• What is needed: Go through the listing below. Copy each line that has the string "rocket".
[[ Collected data open ]]
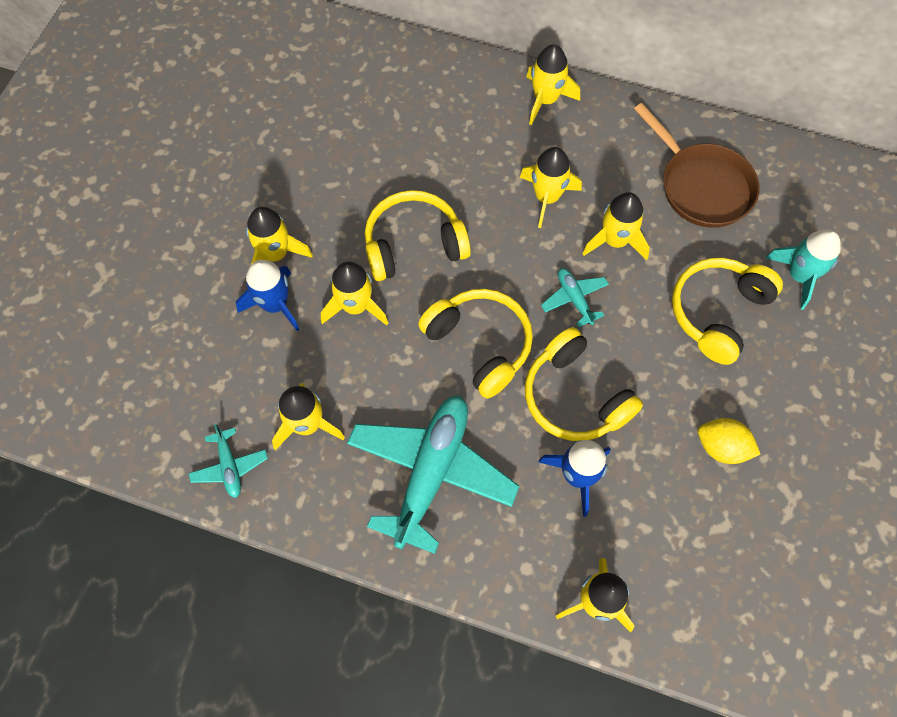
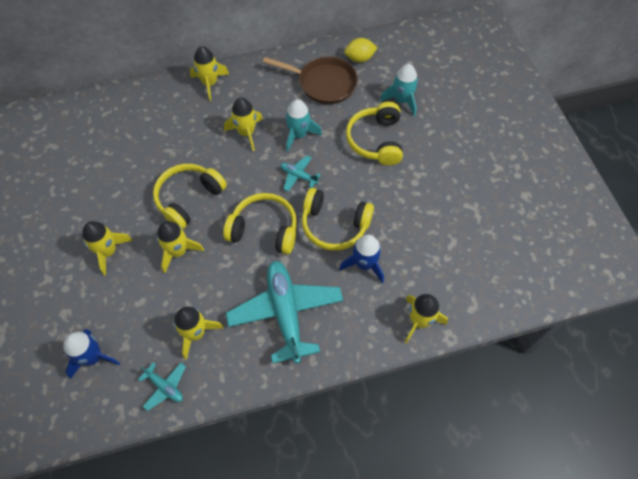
camera: 35 degrees left, 5 degrees down
(275, 304) = (128, 279): blue rocket -> blue rocket (93, 357)
(615, 240) = (298, 134): yellow rocket -> turquoise rocket
(721, 447) = (424, 205): yellow lemon -> yellow lemon (359, 58)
[[ Collected data closed ]]
• Problem solution:
(275, 304) = (128, 279): blue rocket -> blue rocket (93, 357)
(615, 240) = (298, 134): yellow rocket -> turquoise rocket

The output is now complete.